__Stored data__
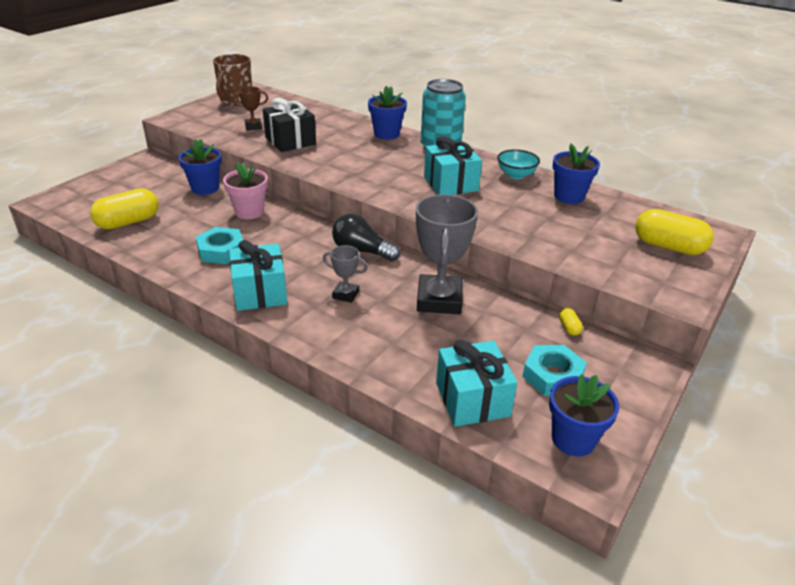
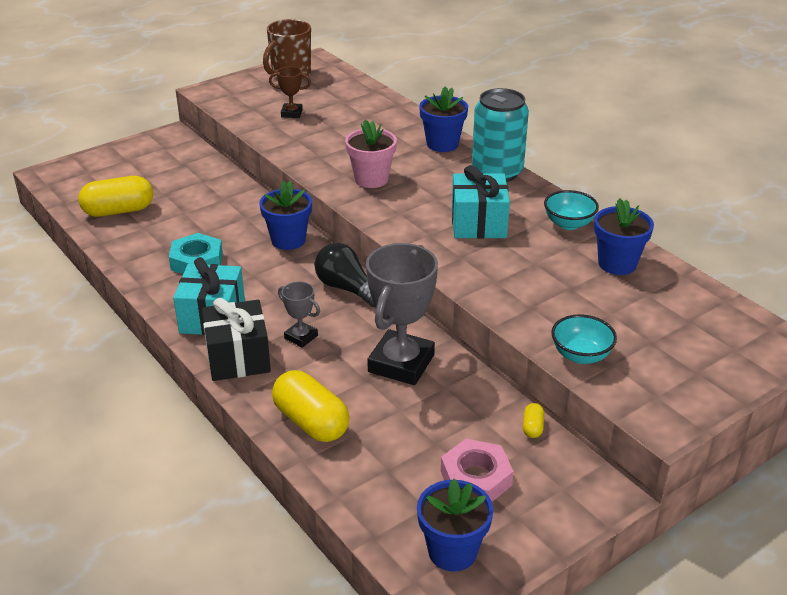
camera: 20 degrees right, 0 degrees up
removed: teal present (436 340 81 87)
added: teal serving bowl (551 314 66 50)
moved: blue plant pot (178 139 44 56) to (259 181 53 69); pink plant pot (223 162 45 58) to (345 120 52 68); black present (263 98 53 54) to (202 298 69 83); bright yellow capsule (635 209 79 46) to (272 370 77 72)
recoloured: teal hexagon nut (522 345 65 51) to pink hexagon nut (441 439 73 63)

__Work instruction__
Without the pictures, give every line above again exactly.

__Response box__
camera: 20 degrees right, 0 degrees up
removed: teal present (436 340 81 87)
added: teal serving bowl (551 314 66 50)
moved: blue plant pot (178 139 44 56) to (259 181 53 69); pink plant pot (223 162 45 58) to (345 120 52 68); black present (263 98 53 54) to (202 298 69 83); bright yellow capsule (635 209 79 46) to (272 370 77 72)
recoloured: teal hexagon nut (522 345 65 51) to pink hexagon nut (441 439 73 63)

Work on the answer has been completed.